The line containing "U6 pin SDA: VCC -> SDA" marks the start; repeat it and every following line exactly through the end of the entries.

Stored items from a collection
[Start of Attachment]

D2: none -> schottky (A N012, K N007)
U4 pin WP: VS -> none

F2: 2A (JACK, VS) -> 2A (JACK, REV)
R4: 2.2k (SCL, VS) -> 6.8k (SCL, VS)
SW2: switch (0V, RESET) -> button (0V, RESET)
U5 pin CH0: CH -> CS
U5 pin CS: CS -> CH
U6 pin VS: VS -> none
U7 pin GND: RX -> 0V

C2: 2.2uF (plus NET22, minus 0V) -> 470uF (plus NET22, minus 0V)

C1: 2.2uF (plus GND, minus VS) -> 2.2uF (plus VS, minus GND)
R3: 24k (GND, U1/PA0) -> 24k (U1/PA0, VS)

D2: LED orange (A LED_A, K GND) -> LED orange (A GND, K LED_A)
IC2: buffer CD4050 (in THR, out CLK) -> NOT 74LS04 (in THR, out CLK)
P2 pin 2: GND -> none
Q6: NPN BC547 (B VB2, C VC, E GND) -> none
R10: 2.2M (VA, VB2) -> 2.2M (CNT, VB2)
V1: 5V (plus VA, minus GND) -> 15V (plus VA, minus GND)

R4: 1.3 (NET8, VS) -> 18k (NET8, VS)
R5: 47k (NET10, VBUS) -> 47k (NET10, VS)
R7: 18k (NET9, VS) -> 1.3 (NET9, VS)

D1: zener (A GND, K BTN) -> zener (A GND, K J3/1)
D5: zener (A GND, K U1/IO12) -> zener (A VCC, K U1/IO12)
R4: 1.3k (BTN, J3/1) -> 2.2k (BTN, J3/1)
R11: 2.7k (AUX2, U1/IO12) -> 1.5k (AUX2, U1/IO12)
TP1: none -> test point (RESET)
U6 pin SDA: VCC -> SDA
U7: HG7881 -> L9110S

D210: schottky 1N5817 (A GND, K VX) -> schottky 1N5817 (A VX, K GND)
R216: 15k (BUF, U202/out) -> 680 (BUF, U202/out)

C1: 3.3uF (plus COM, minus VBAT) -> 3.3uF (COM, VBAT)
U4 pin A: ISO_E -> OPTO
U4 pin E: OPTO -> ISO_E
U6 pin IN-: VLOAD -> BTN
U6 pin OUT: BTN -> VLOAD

[End of Attachment]

*PROBLEM SOLUTION*:
U6 pin SDA: VCC -> SDA
U7: HG7881 -> L9110S

D210: schottky 1N5817 (A GND, K VX) -> schottky 1N5817 (A VX, K GND)
R216: 15k (BUF, U202/out) -> 680 (BUF, U202/out)

C1: 3.3uF (plus COM, minus VBAT) -> 3.3uF (COM, VBAT)
U4 pin A: ISO_E -> OPTO
U4 pin E: OPTO -> ISO_E
U6 pin IN-: VLOAD -> BTN
U6 pin OUT: BTN -> VLOAD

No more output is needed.